Data records =
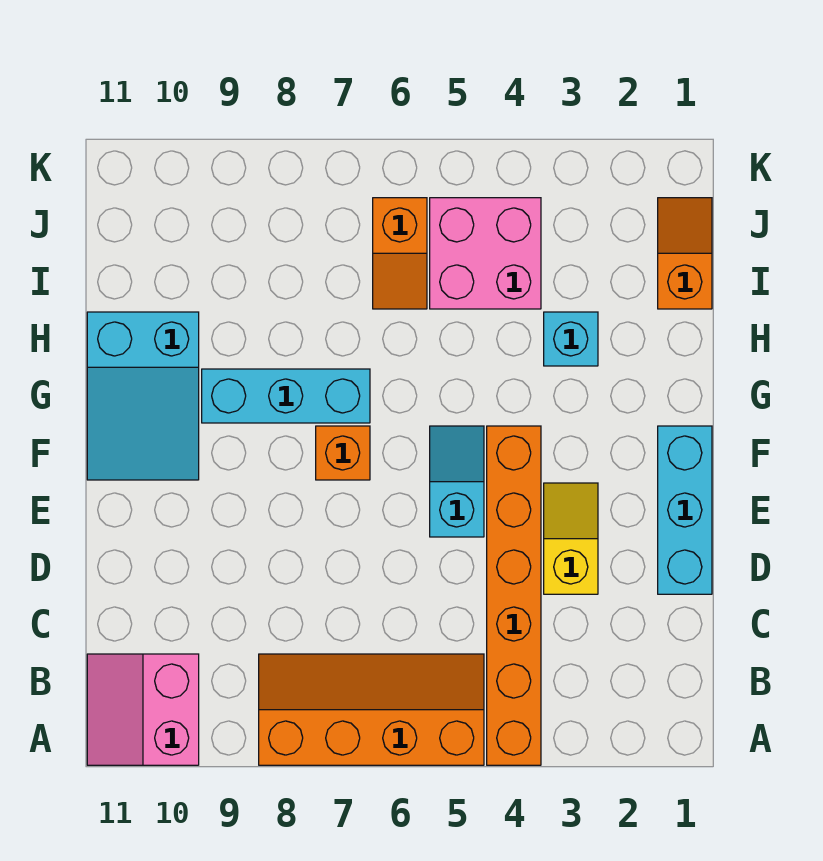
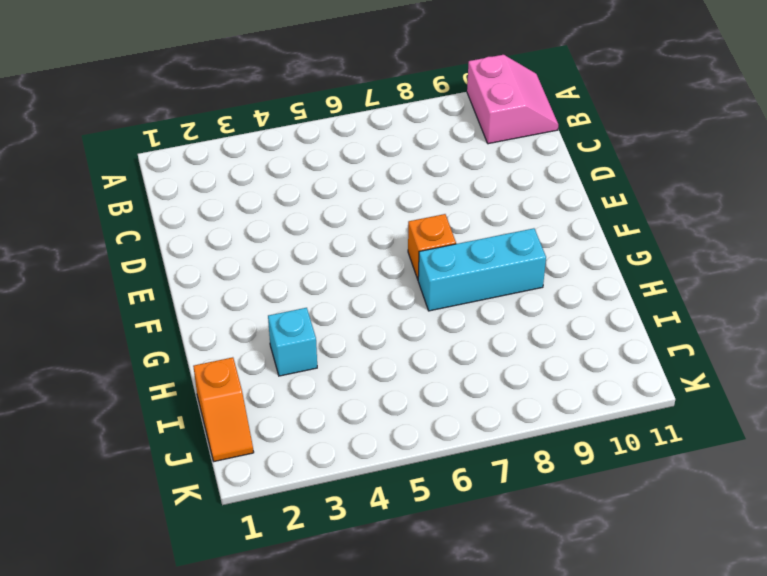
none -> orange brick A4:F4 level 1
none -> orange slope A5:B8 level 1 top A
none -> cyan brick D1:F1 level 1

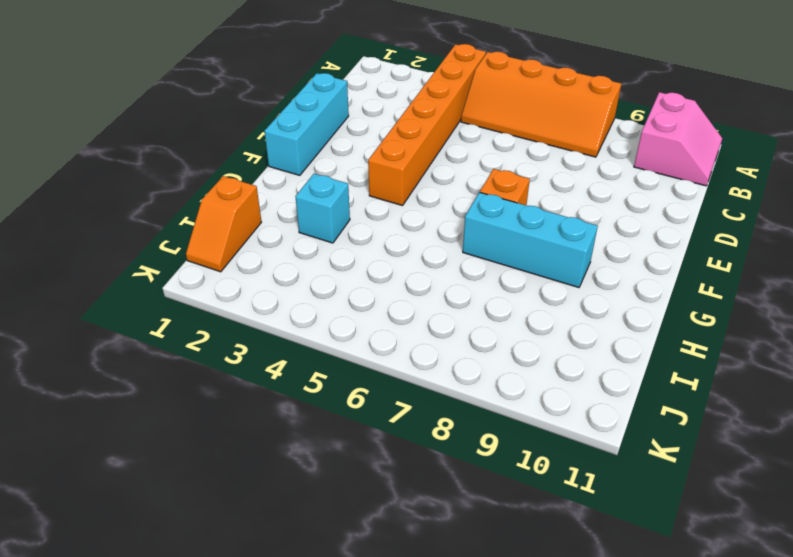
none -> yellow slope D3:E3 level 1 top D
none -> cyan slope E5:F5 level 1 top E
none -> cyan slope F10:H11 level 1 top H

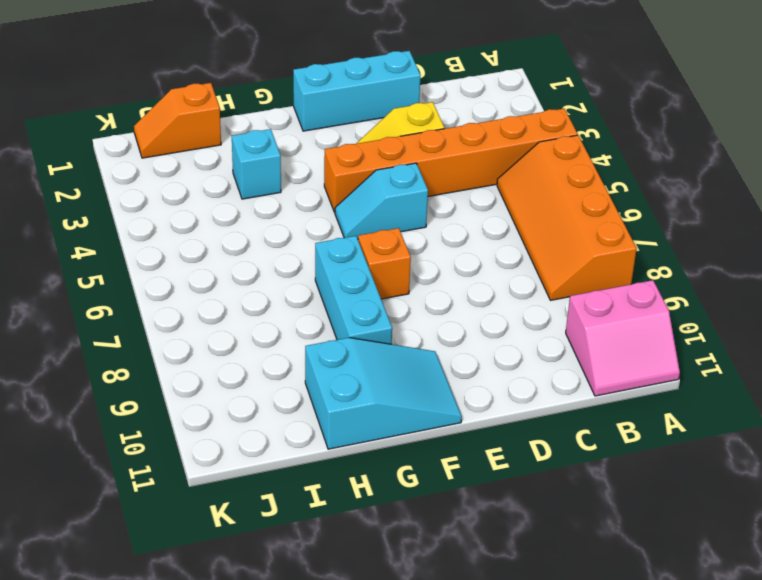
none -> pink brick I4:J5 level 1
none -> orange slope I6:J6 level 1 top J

==

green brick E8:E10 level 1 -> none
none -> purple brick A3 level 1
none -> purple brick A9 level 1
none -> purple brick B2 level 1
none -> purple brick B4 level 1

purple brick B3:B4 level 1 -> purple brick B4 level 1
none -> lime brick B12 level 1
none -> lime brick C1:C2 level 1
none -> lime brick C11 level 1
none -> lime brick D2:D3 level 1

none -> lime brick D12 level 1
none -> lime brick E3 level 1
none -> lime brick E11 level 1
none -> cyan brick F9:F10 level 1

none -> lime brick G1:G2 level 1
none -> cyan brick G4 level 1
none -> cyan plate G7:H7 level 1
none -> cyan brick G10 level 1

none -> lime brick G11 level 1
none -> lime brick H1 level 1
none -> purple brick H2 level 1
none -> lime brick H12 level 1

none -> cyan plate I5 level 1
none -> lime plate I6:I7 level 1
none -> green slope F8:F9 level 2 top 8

* * *

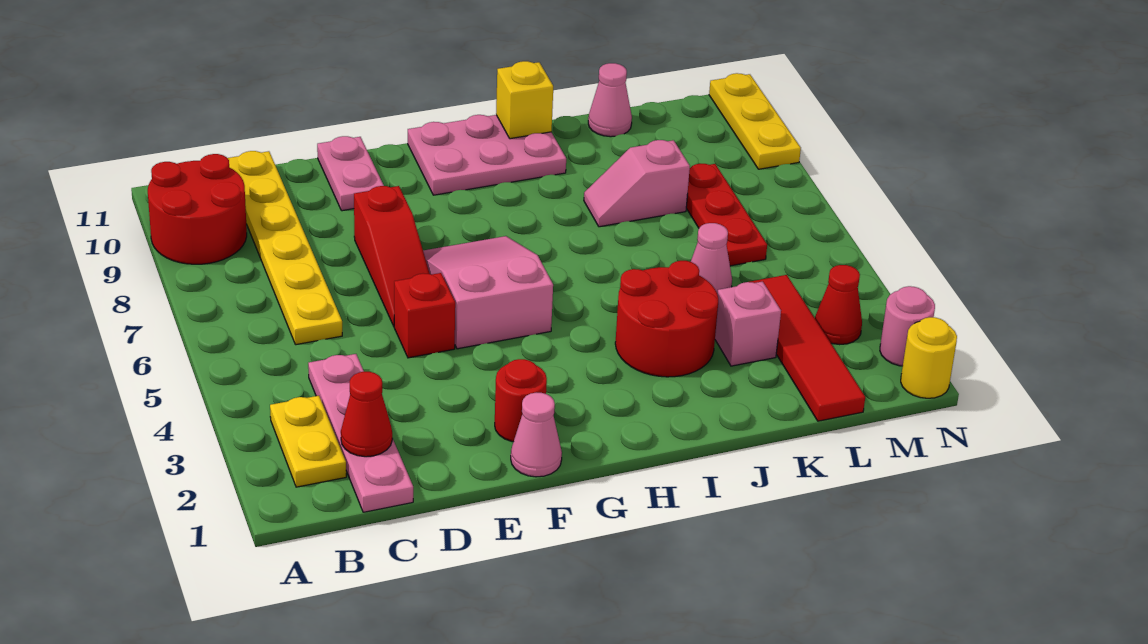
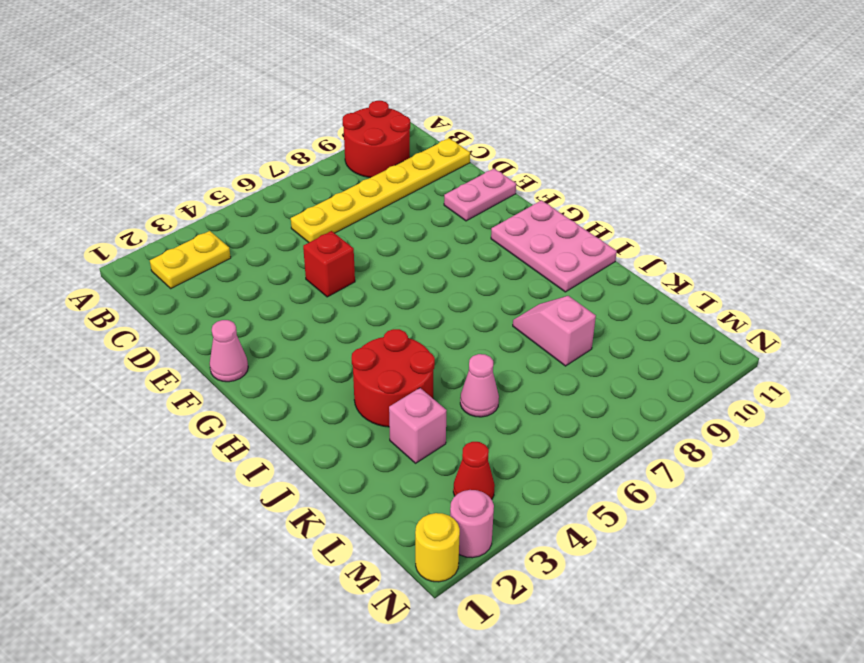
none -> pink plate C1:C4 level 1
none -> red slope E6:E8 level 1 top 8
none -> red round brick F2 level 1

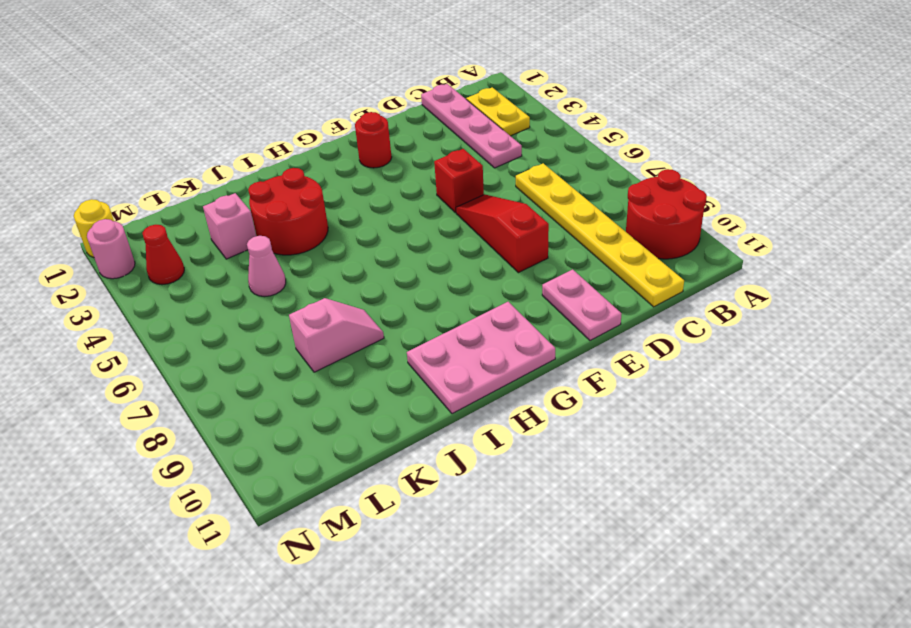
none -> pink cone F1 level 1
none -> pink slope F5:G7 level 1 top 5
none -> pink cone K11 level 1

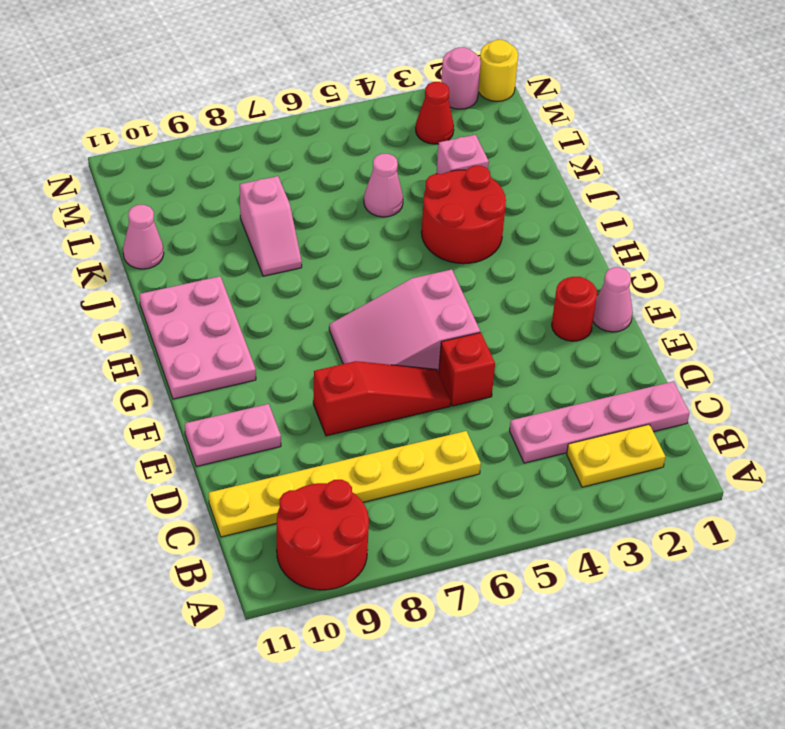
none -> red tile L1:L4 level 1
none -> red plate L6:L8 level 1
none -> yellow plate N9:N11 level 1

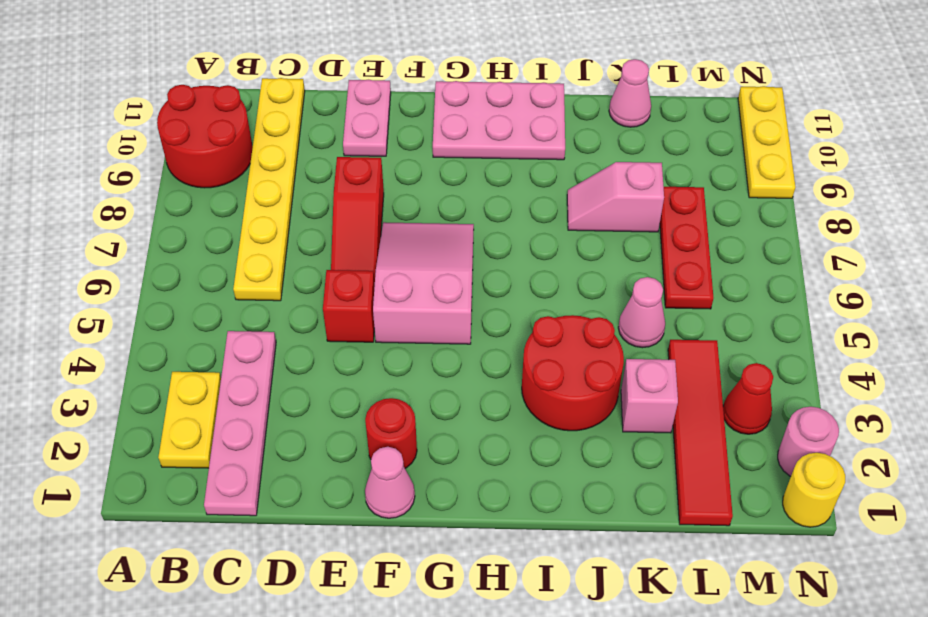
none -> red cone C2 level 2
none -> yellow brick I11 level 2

Exercise objective = When a line in the records above contains the word "cyan", copy it.

Reply to the exercise =
none -> cyan brick D1:F1 level 1
none -> cyan slope E5:F5 level 1 top E
none -> cyan slope F10:H11 level 1 top H
none -> cyan brick F9:F10 level 1
none -> cyan brick G4 level 1
none -> cyan plate G7:H7 level 1
none -> cyan brick G10 level 1
none -> cyan plate I5 level 1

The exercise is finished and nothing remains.